Requirement
Repeat exactly the lines from the line containing "This is a 0.2" to the last line of the listing, including both.

Entries supplied
--------------------------------------------------
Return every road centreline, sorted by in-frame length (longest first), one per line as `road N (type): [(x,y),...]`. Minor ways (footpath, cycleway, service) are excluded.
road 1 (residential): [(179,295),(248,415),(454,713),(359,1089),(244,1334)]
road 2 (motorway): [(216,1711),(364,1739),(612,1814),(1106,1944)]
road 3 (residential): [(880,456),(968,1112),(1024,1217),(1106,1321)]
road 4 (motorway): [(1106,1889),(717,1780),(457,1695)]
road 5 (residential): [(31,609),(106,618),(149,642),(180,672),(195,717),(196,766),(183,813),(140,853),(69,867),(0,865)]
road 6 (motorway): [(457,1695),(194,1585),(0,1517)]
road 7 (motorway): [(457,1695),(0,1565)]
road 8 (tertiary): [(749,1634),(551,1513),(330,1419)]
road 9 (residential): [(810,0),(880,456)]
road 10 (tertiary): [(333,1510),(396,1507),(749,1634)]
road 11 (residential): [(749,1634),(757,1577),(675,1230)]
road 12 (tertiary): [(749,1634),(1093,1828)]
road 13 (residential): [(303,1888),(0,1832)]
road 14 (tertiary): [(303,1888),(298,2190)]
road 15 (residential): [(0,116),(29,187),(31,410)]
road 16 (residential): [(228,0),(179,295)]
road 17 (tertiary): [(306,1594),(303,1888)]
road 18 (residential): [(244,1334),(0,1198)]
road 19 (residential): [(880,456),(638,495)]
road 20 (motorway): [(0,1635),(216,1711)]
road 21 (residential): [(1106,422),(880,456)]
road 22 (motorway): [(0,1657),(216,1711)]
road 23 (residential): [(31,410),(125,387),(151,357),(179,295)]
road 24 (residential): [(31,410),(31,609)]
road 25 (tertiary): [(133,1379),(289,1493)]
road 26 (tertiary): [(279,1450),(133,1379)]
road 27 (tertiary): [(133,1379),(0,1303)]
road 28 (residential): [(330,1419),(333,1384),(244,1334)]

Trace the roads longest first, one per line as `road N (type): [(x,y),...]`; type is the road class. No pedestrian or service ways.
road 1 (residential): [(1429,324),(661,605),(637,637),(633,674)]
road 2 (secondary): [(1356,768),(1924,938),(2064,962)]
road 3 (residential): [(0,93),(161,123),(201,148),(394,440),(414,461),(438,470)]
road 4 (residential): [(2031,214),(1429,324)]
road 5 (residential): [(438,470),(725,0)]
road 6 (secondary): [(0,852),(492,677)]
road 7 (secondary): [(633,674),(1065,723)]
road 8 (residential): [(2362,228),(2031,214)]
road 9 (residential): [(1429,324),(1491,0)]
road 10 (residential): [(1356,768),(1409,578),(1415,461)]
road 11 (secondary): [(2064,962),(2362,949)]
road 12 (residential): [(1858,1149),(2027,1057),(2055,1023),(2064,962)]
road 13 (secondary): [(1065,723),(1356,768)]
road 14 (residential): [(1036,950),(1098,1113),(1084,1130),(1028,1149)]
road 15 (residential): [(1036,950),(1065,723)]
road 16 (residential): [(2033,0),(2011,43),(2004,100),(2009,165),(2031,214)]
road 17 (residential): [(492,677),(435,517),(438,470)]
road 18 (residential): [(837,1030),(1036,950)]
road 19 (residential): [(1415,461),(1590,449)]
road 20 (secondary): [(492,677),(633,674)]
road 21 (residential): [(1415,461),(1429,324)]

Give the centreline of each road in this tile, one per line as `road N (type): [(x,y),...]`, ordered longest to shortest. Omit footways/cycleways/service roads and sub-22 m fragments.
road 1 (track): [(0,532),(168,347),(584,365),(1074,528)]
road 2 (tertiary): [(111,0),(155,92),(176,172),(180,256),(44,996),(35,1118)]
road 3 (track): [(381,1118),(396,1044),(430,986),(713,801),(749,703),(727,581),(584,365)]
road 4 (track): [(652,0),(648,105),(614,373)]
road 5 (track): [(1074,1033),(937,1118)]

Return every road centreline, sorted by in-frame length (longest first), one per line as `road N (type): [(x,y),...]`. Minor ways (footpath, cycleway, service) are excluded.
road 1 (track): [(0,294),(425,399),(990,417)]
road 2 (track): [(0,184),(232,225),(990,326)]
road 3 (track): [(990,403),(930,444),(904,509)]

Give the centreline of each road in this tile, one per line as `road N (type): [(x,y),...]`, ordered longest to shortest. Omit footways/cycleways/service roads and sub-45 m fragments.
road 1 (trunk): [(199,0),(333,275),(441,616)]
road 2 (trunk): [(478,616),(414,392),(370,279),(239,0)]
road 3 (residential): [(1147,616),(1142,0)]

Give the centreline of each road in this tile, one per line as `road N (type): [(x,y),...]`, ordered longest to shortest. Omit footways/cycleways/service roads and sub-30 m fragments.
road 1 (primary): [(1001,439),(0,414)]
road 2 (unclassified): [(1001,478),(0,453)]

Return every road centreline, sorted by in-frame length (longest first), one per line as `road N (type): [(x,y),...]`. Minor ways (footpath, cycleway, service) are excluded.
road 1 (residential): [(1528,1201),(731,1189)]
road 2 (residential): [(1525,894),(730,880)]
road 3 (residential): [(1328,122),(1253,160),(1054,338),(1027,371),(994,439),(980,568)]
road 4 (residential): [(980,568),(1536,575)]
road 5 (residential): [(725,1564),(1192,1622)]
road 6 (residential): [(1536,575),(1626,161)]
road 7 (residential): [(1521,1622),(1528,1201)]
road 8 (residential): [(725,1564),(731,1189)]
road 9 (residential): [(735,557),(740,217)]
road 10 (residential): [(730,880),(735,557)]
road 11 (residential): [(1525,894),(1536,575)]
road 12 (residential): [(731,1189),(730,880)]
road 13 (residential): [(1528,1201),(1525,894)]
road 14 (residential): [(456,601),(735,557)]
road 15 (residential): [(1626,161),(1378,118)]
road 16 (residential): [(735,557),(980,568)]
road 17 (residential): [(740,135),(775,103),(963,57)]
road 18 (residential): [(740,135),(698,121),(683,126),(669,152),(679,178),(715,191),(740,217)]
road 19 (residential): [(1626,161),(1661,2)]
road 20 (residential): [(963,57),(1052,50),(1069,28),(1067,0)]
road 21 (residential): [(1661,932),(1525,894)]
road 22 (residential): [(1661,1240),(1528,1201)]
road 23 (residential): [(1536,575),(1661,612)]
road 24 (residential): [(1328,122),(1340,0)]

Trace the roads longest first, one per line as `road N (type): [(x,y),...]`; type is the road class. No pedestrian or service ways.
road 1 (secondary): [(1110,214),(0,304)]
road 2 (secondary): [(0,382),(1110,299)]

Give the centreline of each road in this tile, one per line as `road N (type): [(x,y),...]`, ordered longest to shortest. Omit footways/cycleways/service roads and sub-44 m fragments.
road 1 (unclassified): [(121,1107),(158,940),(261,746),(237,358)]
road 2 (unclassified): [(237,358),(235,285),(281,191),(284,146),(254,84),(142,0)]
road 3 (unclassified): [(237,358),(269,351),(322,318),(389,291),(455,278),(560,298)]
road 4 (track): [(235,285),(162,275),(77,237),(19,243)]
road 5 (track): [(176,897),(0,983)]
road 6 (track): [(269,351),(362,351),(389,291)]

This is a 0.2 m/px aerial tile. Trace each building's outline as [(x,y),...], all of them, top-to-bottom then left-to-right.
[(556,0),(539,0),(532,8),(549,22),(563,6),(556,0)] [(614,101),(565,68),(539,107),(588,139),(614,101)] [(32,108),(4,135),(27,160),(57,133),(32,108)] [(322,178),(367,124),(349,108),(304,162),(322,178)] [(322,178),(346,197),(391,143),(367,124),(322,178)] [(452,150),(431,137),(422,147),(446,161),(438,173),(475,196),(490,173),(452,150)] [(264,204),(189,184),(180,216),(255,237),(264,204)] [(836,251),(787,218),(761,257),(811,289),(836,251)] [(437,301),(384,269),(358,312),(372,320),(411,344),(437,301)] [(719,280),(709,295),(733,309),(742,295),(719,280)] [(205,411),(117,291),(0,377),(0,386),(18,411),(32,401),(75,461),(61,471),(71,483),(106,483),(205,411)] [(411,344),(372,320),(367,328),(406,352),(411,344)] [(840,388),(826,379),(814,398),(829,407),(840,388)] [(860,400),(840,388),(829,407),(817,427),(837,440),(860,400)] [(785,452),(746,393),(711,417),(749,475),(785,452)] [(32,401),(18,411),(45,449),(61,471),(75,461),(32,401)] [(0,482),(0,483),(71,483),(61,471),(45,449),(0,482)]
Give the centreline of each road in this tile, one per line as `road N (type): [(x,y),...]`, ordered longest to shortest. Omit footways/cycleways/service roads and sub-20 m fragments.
--------------------------------------------------
Answer section
This is a 0.2 m/px aerial tile. Trace each building's outline as [(x,y),...], all of them, top-to-bottom then left-to-right.
[(556,0),(539,0),(532,8),(549,22),(563,6),(556,0)] [(614,101),(565,68),(539,107),(588,139),(614,101)] [(32,108),(4,135),(27,160),(57,133),(32,108)] [(322,178),(367,124),(349,108),(304,162),(322,178)] [(322,178),(346,197),(391,143),(367,124),(322,178)] [(452,150),(431,137),(422,147),(446,161),(438,173),(475,196),(490,173),(452,150)] [(264,204),(189,184),(180,216),(255,237),(264,204)] [(836,251),(787,218),(761,257),(811,289),(836,251)] [(437,301),(384,269),(358,312),(372,320),(411,344),(437,301)] [(719,280),(709,295),(733,309),(742,295),(719,280)] [(205,411),(117,291),(0,377),(0,386),(18,411),(32,401),(75,461),(61,471),(71,483),(106,483),(205,411)] [(411,344),(372,320),(367,328),(406,352),(411,344)] [(840,388),(826,379),(814,398),(829,407),(840,388)] [(860,400),(840,388),(829,407),(817,427),(837,440),(860,400)] [(785,452),(746,393),(711,417),(749,475),(785,452)] [(32,401),(18,411),(45,449),(61,471),(75,461),(32,401)] [(0,482),(0,483),(71,483),(61,471),(45,449),(0,482)]
Give the centreline of each road in this tile, one per line as `road N (type): [(x,y),...]`, ordered longest to shortest. Omit footways/cycleways/service roads and sub-20 m fragments.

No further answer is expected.